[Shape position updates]
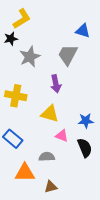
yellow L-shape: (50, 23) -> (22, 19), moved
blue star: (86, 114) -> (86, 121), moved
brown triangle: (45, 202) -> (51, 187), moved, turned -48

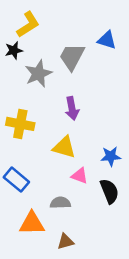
gray trapezoid: (68, 55) -> (72, 57), moved

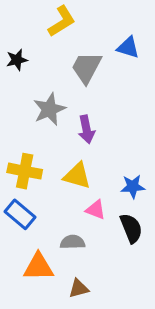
yellow L-shape: (28, 25) -> (62, 21), moved
gray star: (38, 74) -> (49, 109), moved
yellow cross: (20, 124) -> (25, 171), moved

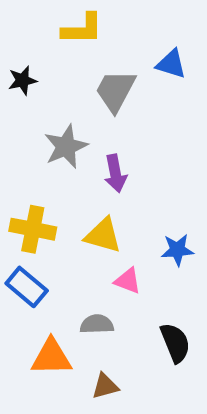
yellow L-shape: (62, 21) -> (82, 29), turned 32
black semicircle: (131, 228) -> (175, 343), moved

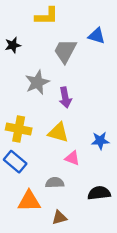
black semicircle: (175, 343) -> (99, 193), turned -75

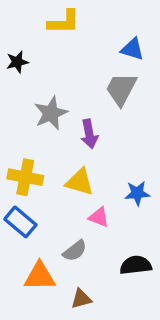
gray trapezoid: (65, 51) -> (121, 89), moved
gray semicircle: (55, 183) -> (75, 251), turned 144

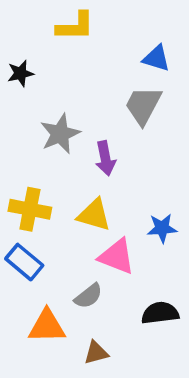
pink triangle: (99, 217) -> (117, 256), size x1.5

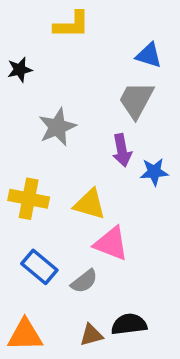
purple arrow: (105, 158) -> (122, 150), moved
blue star: (162, 228) -> (154, 172), moved
blue rectangle: (24, 262) -> (39, 267), moved
black semicircle: (160, 313) -> (129, 324), moved
orange triangle: (47, 326) -> (25, 335), moved

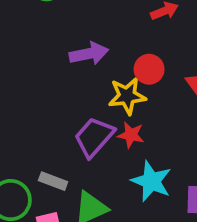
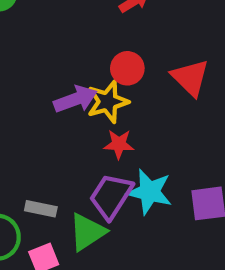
purple arrow: (89, 54) -> (75, 99), moved
purple trapezoid: (94, 137) -> (111, 196), moved

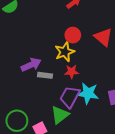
purple arrow: (75, 99) -> (31, 65), moved
gray rectangle: (41, 209) -> (45, 75), moved

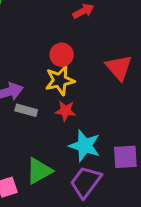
red circle: (73, 35) -> (62, 55), moved
purple trapezoid: (70, 97) -> (86, 182), moved

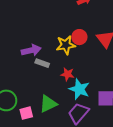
red circle: (62, 55) -> (79, 37), moved
red star: (65, 111) -> (67, 74), moved

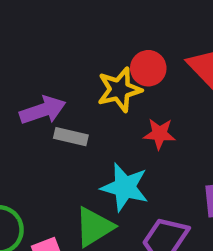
red star: (67, 74) -> (159, 134), moved
cyan star: (79, 89) -> (125, 187), moved

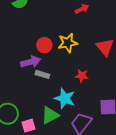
red circle: (148, 68) -> (44, 45), moved
yellow star: (119, 90) -> (68, 43), moved

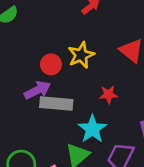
gray rectangle: (42, 74) -> (56, 103), size x1.6
cyan star: (65, 98) -> (92, 129), turned 30

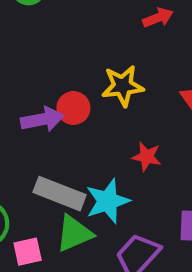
red circle: (51, 64) -> (73, 108), moved
gray rectangle: (56, 103) -> (60, 194), moved

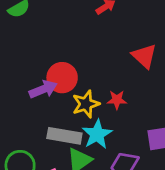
yellow star: (123, 86) -> (86, 104), moved
red circle: (73, 108) -> (62, 78), size x1.4

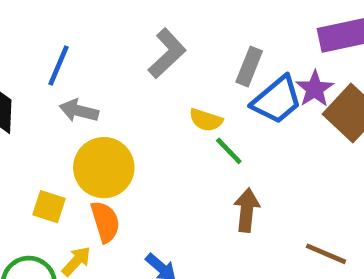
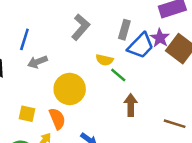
gray arrow: (79, 111) -> (38, 62), turned -30
yellow circle: (104, 168) -> (70, 89), moved

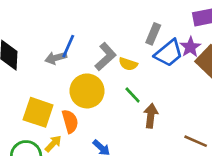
gray L-shape: (81, 27) -> (105, 57), moved
blue line: (24, 39) -> (68, 46), moved
green line: (118, 75) -> (133, 95), moved
yellow square: (27, 114) -> (38, 112), size x1.6

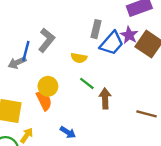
gray L-shape: (105, 57) -> (46, 40), moved
yellow circle: (87, 91) -> (48, 86), size x0.7
orange semicircle: (70, 121) -> (44, 101), moved

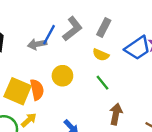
gray rectangle: (96, 29) -> (104, 28), moved
brown arrow: (105, 98) -> (116, 114), moved
orange semicircle: (44, 101) -> (37, 90), moved

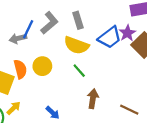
gray rectangle: (104, 28) -> (78, 20), turned -42
yellow semicircle: (101, 55) -> (76, 45), size x1.6
orange semicircle: (37, 90) -> (20, 69), moved

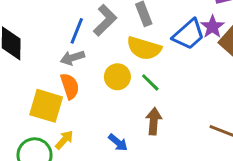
gray arrow: (18, 38) -> (72, 58), moved
yellow circle: (42, 66) -> (117, 77), moved
brown arrow: (93, 99) -> (154, 121), moved

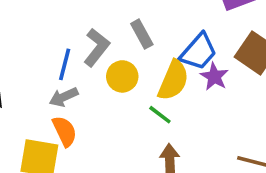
purple star: (212, 27) -> (214, 77), moved
yellow semicircle: (144, 48) -> (173, 80), moved, turned -76
yellow circle: (117, 77) -> (122, 76), moved

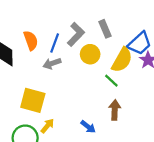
orange semicircle: (65, 131) -> (31, 40), moved

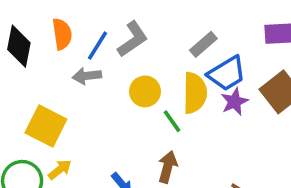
gray rectangle: (105, 29) -> (203, 44), moved, turned 60
yellow circle: (90, 54) -> (145, 91), moved
yellow semicircle: (122, 60) -> (195, 93), turned -40

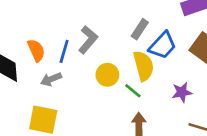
gray arrow: (87, 76) -> (51, 79), moved
purple star: (234, 102) -> (182, 92), moved, turned 30

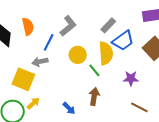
blue line: (64, 51) -> (49, 42), moved
gray arrow: (51, 79) -> (40, 62), moved

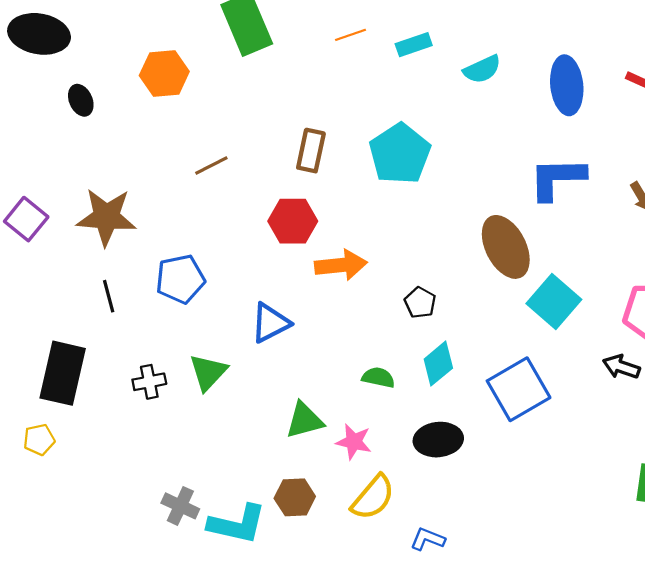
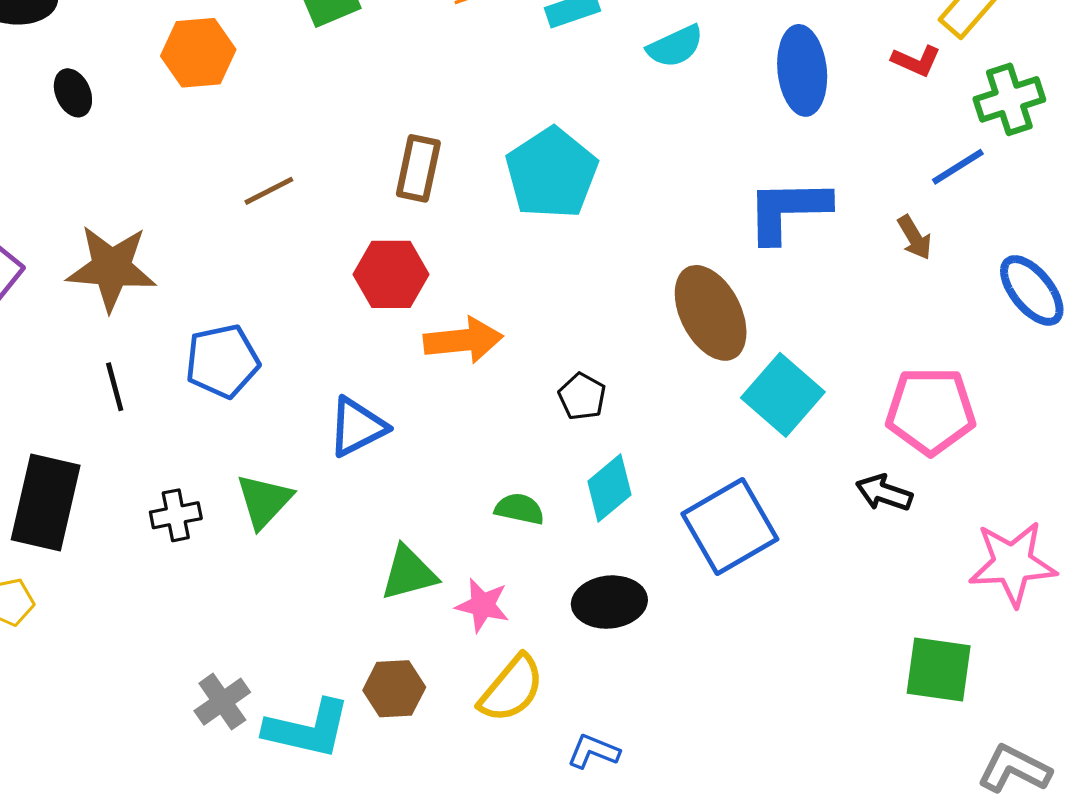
gray cross: (180, 506) -> (222, 702), turned 30

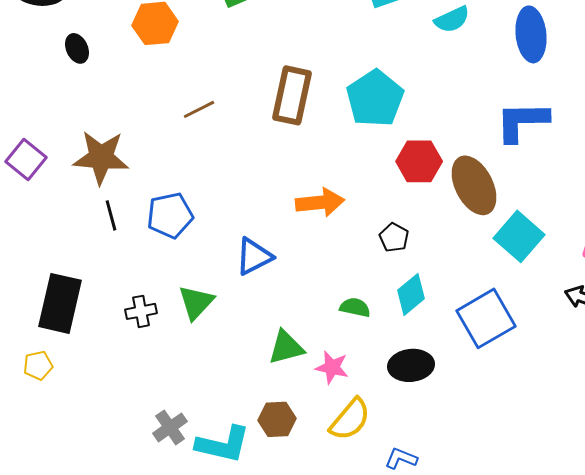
brown rectangle: (418, 168) -> (292, 95), size x1.4
red hexagon: (391, 274) -> (419, 161), moved
black line: (115, 387) -> (111, 215), moved

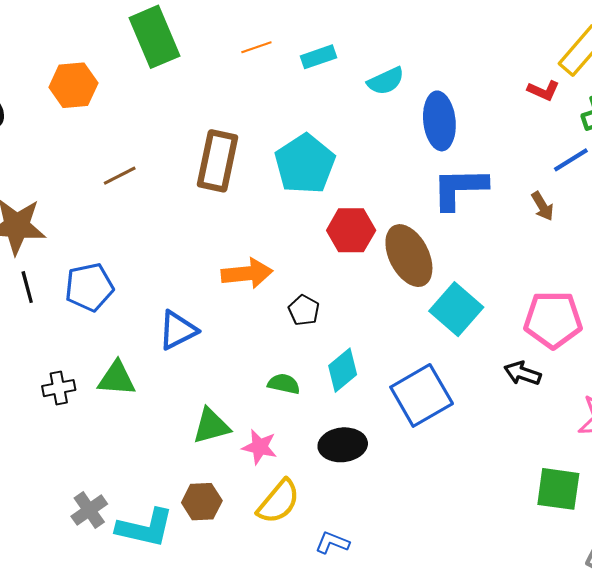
blue ellipse: (531, 34) -> (439, 121), moved
black pentagon: (394, 237) -> (304, 310), moved
green triangle: (196, 302) -> (117, 379), turned 51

• Exercise instructions:
Tally the lines of the records that contain the word "orange", then give only the tally.

• Final answer:
5